__WHAT YOU NEED TO DO__
Please write out the data exactly, line by line.

Coordinate-based object records:
--

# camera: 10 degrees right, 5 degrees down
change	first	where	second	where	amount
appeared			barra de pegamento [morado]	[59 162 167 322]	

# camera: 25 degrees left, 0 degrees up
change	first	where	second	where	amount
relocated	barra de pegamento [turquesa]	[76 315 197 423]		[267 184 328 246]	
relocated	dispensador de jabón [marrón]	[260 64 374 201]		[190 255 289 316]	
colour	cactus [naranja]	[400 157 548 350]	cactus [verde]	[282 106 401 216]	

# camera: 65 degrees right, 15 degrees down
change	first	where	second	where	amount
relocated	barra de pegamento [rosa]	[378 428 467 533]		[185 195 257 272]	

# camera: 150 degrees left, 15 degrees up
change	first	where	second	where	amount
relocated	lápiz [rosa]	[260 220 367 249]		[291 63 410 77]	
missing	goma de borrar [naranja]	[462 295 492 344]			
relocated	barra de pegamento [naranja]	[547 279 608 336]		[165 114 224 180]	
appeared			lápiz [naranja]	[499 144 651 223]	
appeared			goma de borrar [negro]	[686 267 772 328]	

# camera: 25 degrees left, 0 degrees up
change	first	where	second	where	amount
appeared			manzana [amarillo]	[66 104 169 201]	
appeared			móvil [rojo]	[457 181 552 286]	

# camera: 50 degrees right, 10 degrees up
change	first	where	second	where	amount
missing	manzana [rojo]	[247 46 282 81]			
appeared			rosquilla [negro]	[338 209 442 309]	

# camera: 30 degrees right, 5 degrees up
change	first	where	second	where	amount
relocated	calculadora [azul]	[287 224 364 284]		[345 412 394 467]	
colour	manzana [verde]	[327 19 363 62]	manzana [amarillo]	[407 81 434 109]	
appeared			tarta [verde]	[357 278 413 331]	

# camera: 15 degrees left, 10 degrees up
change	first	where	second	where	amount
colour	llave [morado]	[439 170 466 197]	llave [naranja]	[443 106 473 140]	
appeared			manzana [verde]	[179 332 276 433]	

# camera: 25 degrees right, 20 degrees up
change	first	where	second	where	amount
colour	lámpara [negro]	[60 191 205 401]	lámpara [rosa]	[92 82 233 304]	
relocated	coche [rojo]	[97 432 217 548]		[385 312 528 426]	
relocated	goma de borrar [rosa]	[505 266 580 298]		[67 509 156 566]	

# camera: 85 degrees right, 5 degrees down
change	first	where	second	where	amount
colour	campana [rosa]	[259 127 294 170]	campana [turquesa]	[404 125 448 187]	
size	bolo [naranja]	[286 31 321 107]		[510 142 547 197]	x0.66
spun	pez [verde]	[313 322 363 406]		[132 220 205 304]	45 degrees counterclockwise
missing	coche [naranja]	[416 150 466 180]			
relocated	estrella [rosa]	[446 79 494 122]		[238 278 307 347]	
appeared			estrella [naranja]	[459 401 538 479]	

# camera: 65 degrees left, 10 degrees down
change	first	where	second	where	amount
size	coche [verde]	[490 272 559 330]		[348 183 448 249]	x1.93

--

__EXERCISE ANSWER__
# camera: 10 degrees right, 5 degrees down
change	first	where	second	where	amount
appeared			barra de pegamento [morado]	[59 162 167 322]	

# camera: 25 degrees left, 0 degrees up
change	first	where	second	where	amount
relocated	barra de pegamento [turquesa]	[76 315 197 423]		[267 184 328 246]	
relocated	dispensador de jabón [marrón]	[260 64 374 201]		[190 255 289 316]	
colour	cactus [naranja]	[400 157 548 350]	cactus [verde]	[282 106 401 216]	

# camera: 65 degrees right, 15 degrees down
change	first	where	second	where	amount
relocated	barra de pegamento [rosa]	[378 428 467 533]		[185 195 257 272]	

# camera: 150 degrees left, 15 degrees up
change	first	where	second	where	amount
relocated	lápiz [rosa]	[260 220 367 249]		[291 63 410 77]	
missing	goma de borrar [naranja]	[462 295 492 344]			
relocated	barra de pegamento [naranja]	[547 279 608 336]		[165 114 224 180]	
appeared			lápiz [naranja]	[499 144 651 223]	
appeared			goma de borrar [negro]	[686 267 772 328]	

# camera: 25 degrees left, 0 degrees up
change	first	where	second	where	amount
appeared			manzana [amarillo]	[66 104 169 201]	
appeared			móvil [rojo]	[457 181 552 286]	

# camera: 50 degrees right, 10 degrees up
change	first	where	second	where	amount
missing	manzana [rojo]	[247 46 282 81]			
appeared			rosquilla [negro]	[338 209 442 309]	

# camera: 30 degrees right, 5 degrees up
change	first	where	second	where	amount
relocated	calculadora [azul]	[287 224 364 284]		[345 412 394 467]	
colour	manzana [verde]	[327 19 363 62]	manzana [amarillo]	[407 81 434 109]	
appeared			tarta [verde]	[357 278 413 331]	

# camera: 15 degrees left, 10 degrees up
change	first	where	second	where	amount
colour	llave [morado]	[439 170 466 197]	llave [naranja]	[443 106 473 140]	
appeared			manzana [verde]	[179 332 276 433]	

# camera: 25 degrees right, 20 degrees up
change	first	where	second	where	amount
colour	lámpara [negro]	[60 191 205 401]	lámpara [rosa]	[92 82 233 304]	
relocated	coche [rojo]	[97 432 217 548]		[385 312 528 426]	
relocated	goma de borrar [rosa]	[505 266 580 298]		[67 509 156 566]	

# camera: 85 degrees right, 5 degrees down
change	first	where	second	where	amount
colour	campana [rosa]	[259 127 294 170]	campana [turquesa]	[404 125 448 187]	
size	bolo [naranja]	[286 31 321 107]		[510 142 547 197]	x0.66
spun	pez [verde]	[313 322 363 406]		[132 220 205 304]	45 degrees counterclockwise
missing	coche [naranja]	[416 150 466 180]			
relocated	estrella [rosa]	[446 79 494 122]		[238 278 307 347]	
appeared			estrella [naranja]	[459 401 538 479]	

# camera: 65 degrees left, 10 degrees down
change	first	where	second	where	amount
size	coche [verde]	[490 272 559 330]		[348 183 448 249]	x1.93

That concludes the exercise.